(Records provided Opens)

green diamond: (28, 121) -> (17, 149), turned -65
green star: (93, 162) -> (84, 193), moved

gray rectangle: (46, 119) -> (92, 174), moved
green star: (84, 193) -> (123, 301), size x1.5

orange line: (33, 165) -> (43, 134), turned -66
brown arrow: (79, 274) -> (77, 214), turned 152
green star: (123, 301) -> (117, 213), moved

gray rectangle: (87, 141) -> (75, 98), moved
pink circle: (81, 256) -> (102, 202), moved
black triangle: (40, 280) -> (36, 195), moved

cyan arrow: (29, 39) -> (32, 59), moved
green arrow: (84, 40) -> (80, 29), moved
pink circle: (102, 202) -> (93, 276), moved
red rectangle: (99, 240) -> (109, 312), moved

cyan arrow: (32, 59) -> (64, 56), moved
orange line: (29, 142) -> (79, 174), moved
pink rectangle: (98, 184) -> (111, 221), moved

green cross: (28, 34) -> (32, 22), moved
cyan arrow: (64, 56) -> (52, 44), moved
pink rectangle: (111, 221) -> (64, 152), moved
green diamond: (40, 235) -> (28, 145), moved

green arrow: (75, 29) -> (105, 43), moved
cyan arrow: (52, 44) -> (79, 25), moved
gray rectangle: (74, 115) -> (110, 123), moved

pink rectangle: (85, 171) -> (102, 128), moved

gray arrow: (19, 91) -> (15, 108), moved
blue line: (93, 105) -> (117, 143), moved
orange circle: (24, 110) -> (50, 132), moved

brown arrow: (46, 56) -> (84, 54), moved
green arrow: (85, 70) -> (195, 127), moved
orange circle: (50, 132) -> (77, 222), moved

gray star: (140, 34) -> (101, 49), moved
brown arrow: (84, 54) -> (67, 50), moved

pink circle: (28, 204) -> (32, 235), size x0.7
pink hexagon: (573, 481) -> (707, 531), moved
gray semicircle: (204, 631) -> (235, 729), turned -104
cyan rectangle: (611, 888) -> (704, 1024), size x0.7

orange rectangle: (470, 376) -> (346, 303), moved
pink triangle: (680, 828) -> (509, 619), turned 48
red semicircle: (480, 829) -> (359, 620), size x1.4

(Records provided Closes)

Can you write out the lines above, from the first one through the one containing "pink rectangle: (98, 184)", exactly as they appear and nothing more?

green diamond: (28, 121) -> (17, 149), turned -65
green star: (93, 162) -> (84, 193), moved

gray rectangle: (46, 119) -> (92, 174), moved
green star: (84, 193) -> (123, 301), size x1.5

orange line: (33, 165) -> (43, 134), turned -66
brown arrow: (79, 274) -> (77, 214), turned 152
green star: (123, 301) -> (117, 213), moved

gray rectangle: (87, 141) -> (75, 98), moved
pink circle: (81, 256) -> (102, 202), moved
black triangle: (40, 280) -> (36, 195), moved

cyan arrow: (29, 39) -> (32, 59), moved
green arrow: (84, 40) -> (80, 29), moved
pink circle: (102, 202) -> (93, 276), moved
red rectangle: (99, 240) -> (109, 312), moved

cyan arrow: (32, 59) -> (64, 56), moved
orange line: (29, 142) -> (79, 174), moved
pink rectangle: (98, 184) -> (111, 221), moved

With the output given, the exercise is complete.